Stored data entries:
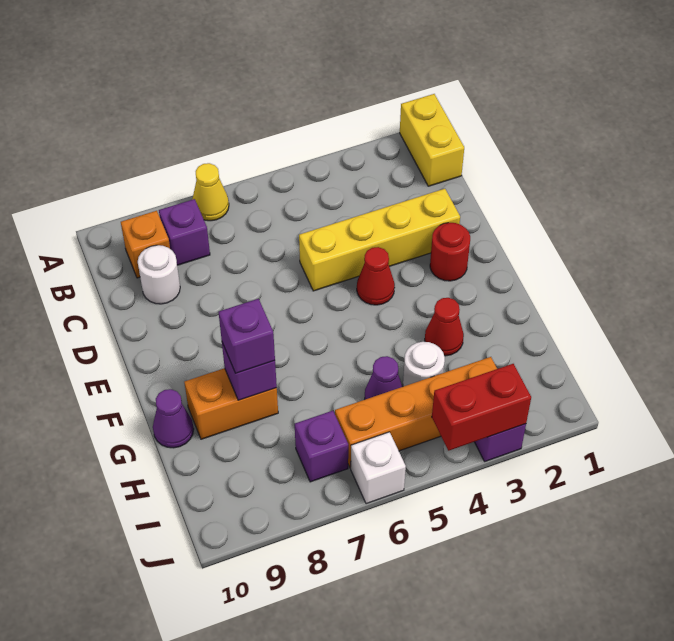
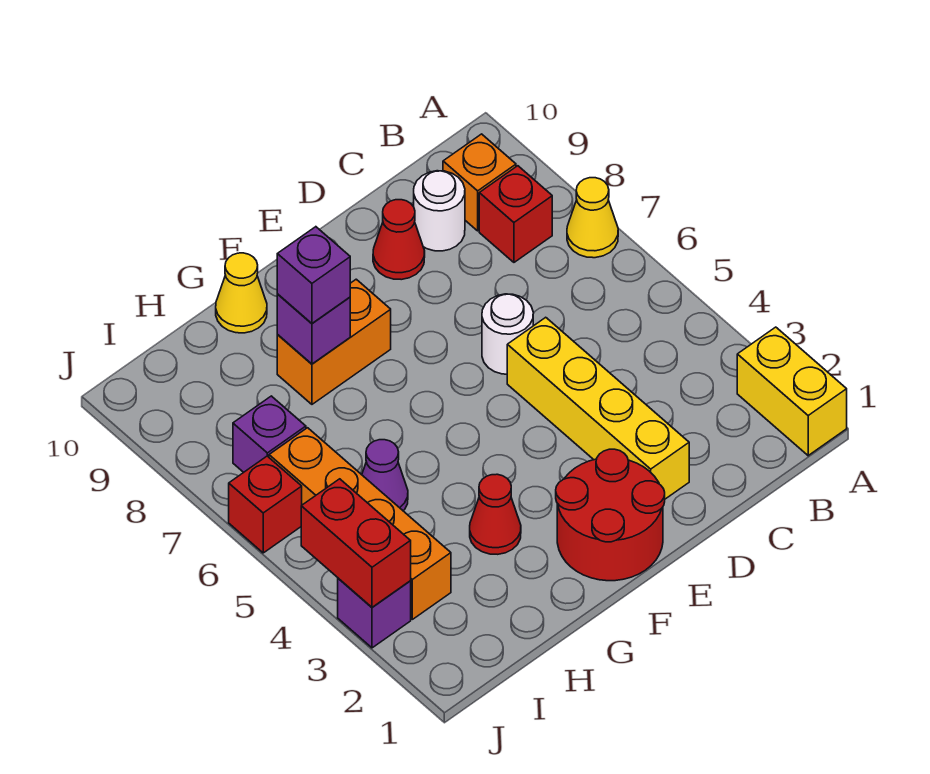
yellow brick A1:B1 level 1 -> yellow brick A1:A2 level 1
purple brick B8 level 1 -> red brick B8 level 1
red round brick E2 level 1 -> red round brick E1:F2 level 1
red cone E4 level 1 -> red cone D9 level 1
orange brick G8:G9 level 1 -> orange brick F8:G8 level 1
purple cone G10 level 1 -> yellow cone G10 level 1
white round brick H4 level 1 -> white round brick D6 level 1
white brick J6 level 1 -> red brick J6 level 1

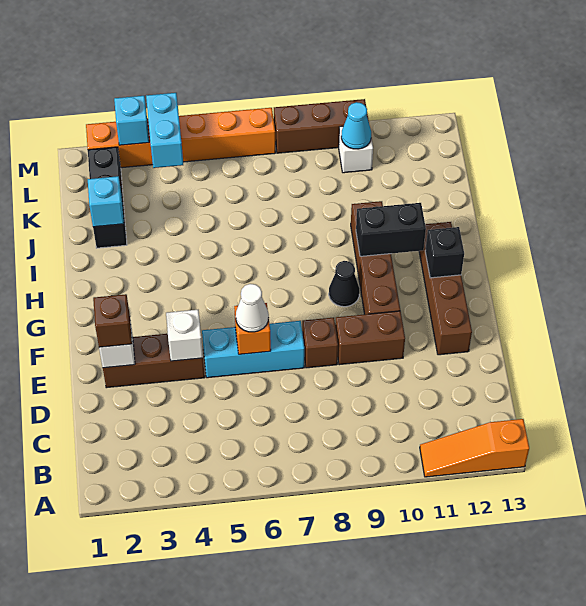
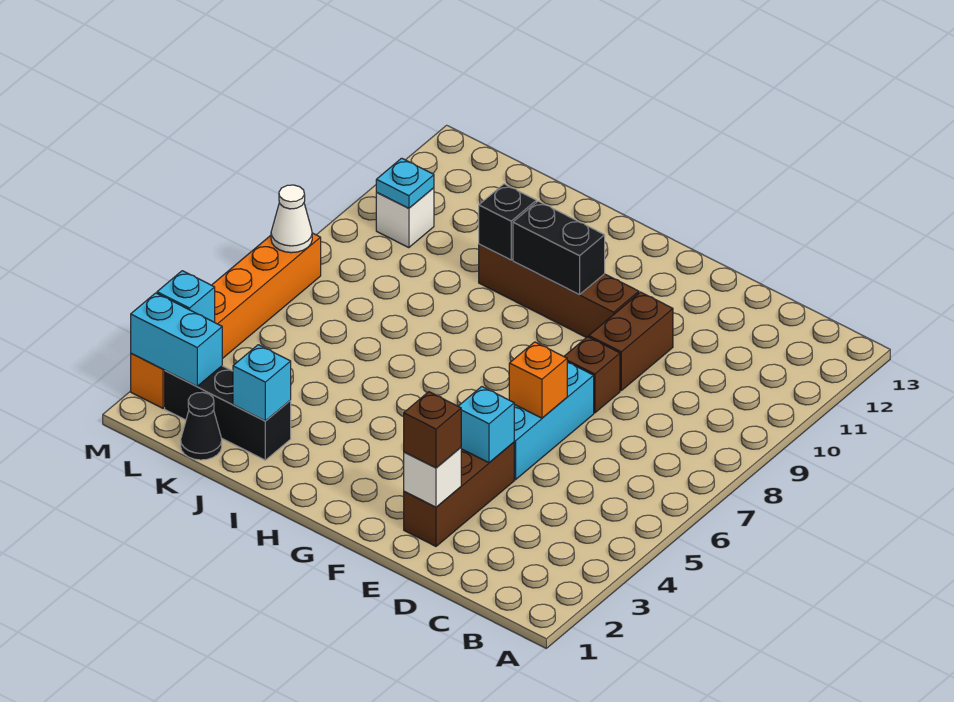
orange slope A11:A13 level 1 top 13 -> none
white brick E4 level 2 -> cyan brick E4 level 2
white cone E6 level 3 -> white cone M7 level 2
brown brick E12:H12 level 1 -> none
black cone G9 level 1 -> black cone K1 level 1
black brick G12 level 2 -> black brick I10 level 2
black brick H10:H11 level 2 -> black brick G10:H10 level 2
cyan brick L4:M4 level 2 -> cyan brick L2:M2 level 2
cyan cone L10 level 2 -> cyan plate L10 level 2
brown brick M8:M10 level 1 -> none

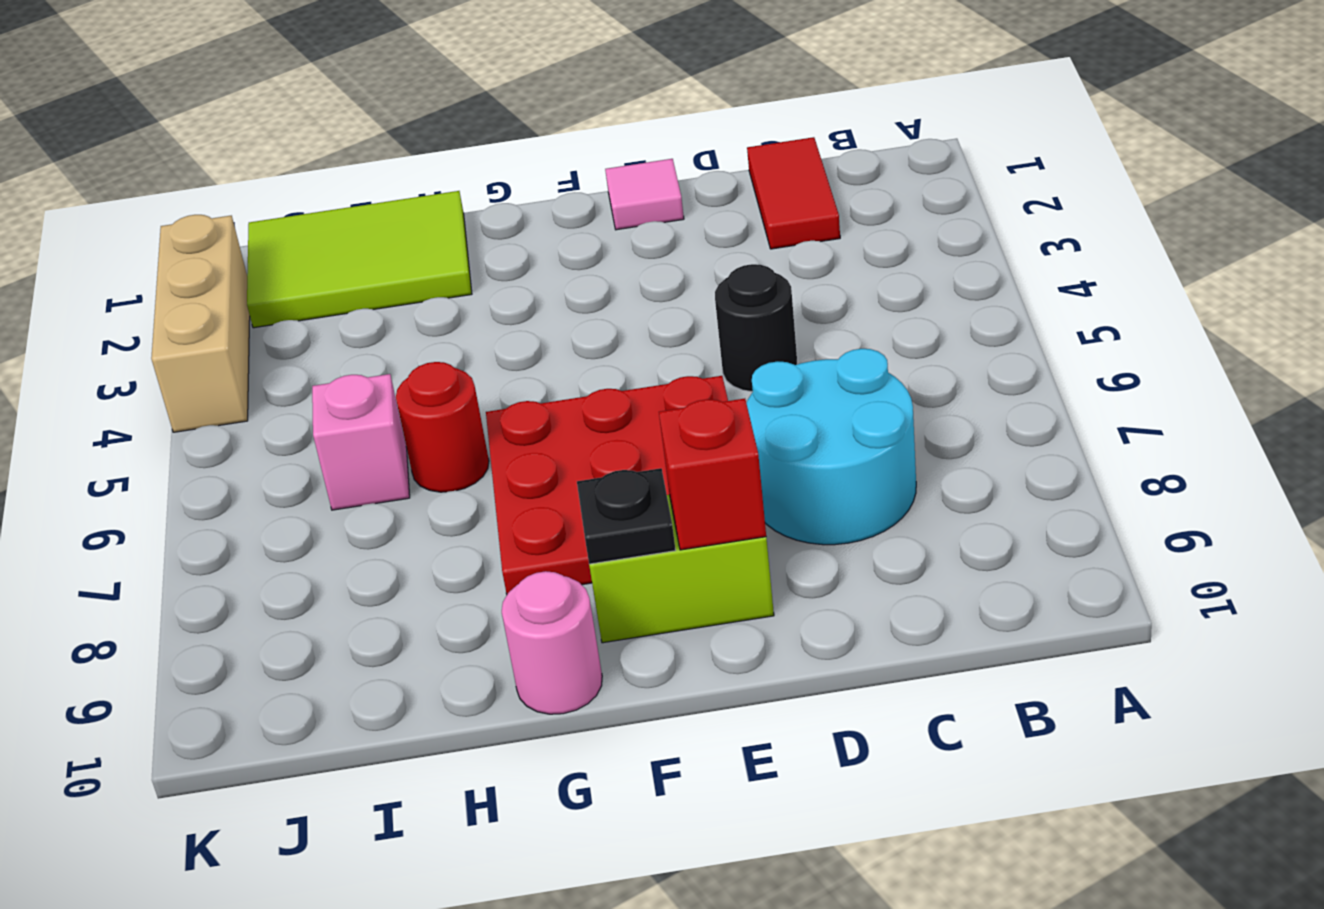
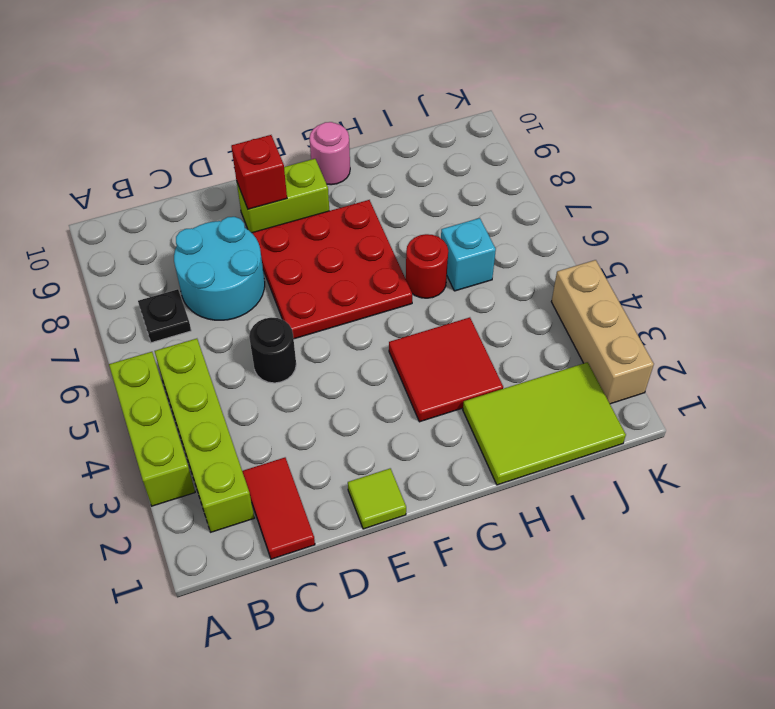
none -> lime brick A3:A5 level 1
none -> lime brick B2:B5 level 1
pink tile E1 level 1 -> lime tile E1 level 1
black plate F9 level 2 -> black plate B7 level 1
none -> red tile G3:H4 level 1
pink brick I6 level 1 -> cyan brick I6 level 1

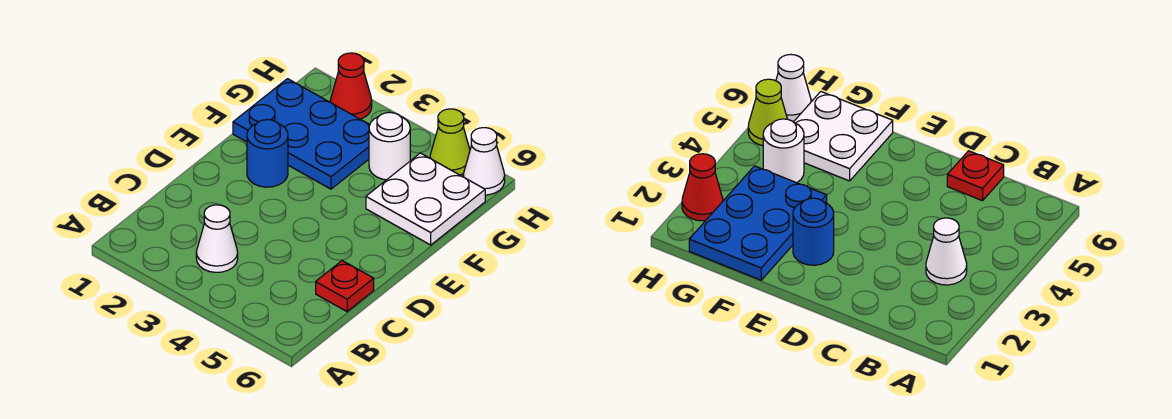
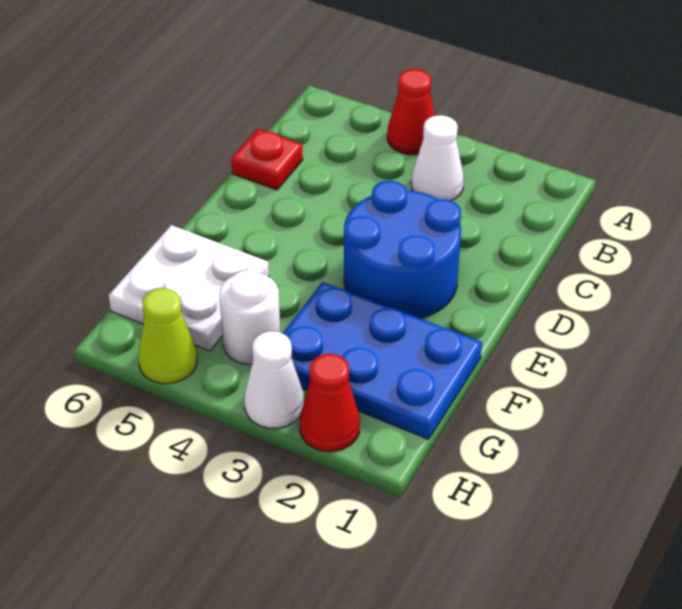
none -> red cone A4 level 1
blue round brick E2 level 1 -> blue round brick D2:E3 level 1
white cone H6 level 1 -> white cone H3 level 1

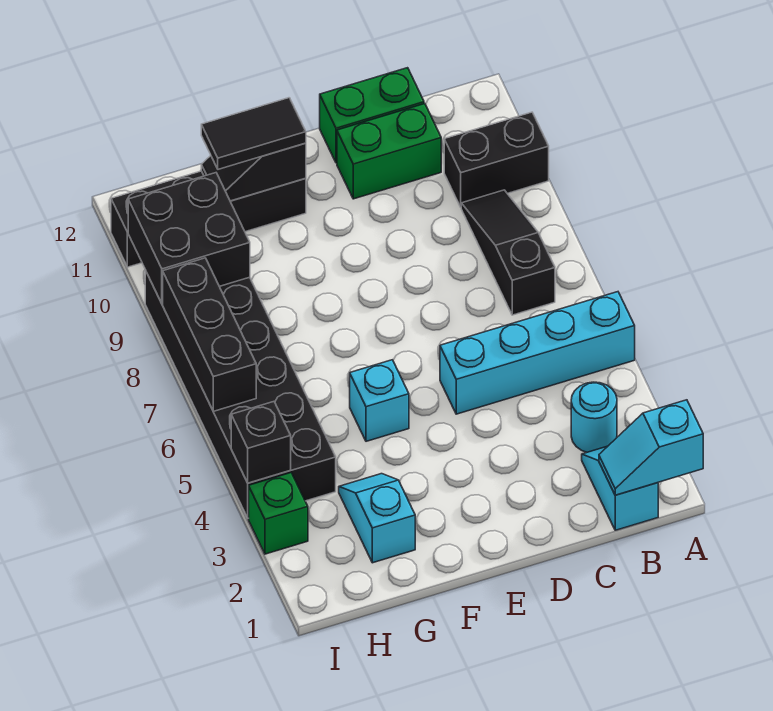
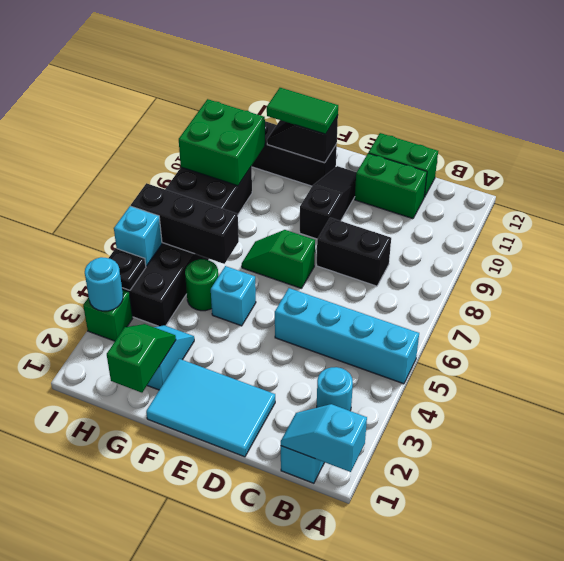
black brick A10:B10 level 1 -> black brick C8:D8 level 1
black slope B7:B9 level 1 top 7 -> black slope E9:E11 level 1 top 9
none -> cyan tile D1:F2 level 1
none -> green slope E7:F7 level 1 top E
black tile F11:G11 level 3 -> green tile F11:G11 level 3
none -> green slope G1:G2 level 2 top 1
none -> green round brick G5 level 1
black brick H9:I10 level 2 -> green brick H9:I10 level 2
none -> cyan round brick I3 level 2
black brick I4 level 2 -> black plate I4 level 2
none -> cyan brick I5 level 2
black brick I6:I8 level 2 -> black brick G6:I6 level 2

Exercise aim:
Nothing but the lines from the one containing "brown brick M8:M10 level 1 -> none" through the last line of the records should appear in the copy, exactly as written and without pictures.

Completed exercise:
brown brick M8:M10 level 1 -> none

none -> lime brick A3:A5 level 1
none -> lime brick B2:B5 level 1
pink tile E1 level 1 -> lime tile E1 level 1
black plate F9 level 2 -> black plate B7 level 1
none -> red tile G3:H4 level 1
pink brick I6 level 1 -> cyan brick I6 level 1

none -> red cone A4 level 1
blue round brick E2 level 1 -> blue round brick D2:E3 level 1
white cone H6 level 1 -> white cone H3 level 1

black brick A10:B10 level 1 -> black brick C8:D8 level 1
black slope B7:B9 level 1 top 7 -> black slope E9:E11 level 1 top 9
none -> cyan tile D1:F2 level 1
none -> green slope E7:F7 level 1 top E
black tile F11:G11 level 3 -> green tile F11:G11 level 3
none -> green slope G1:G2 level 2 top 1
none -> green round brick G5 level 1
black brick H9:I10 level 2 -> green brick H9:I10 level 2
none -> cyan round brick I3 level 2
black brick I4 level 2 -> black plate I4 level 2
none -> cyan brick I5 level 2
black brick I6:I8 level 2 -> black brick G6:I6 level 2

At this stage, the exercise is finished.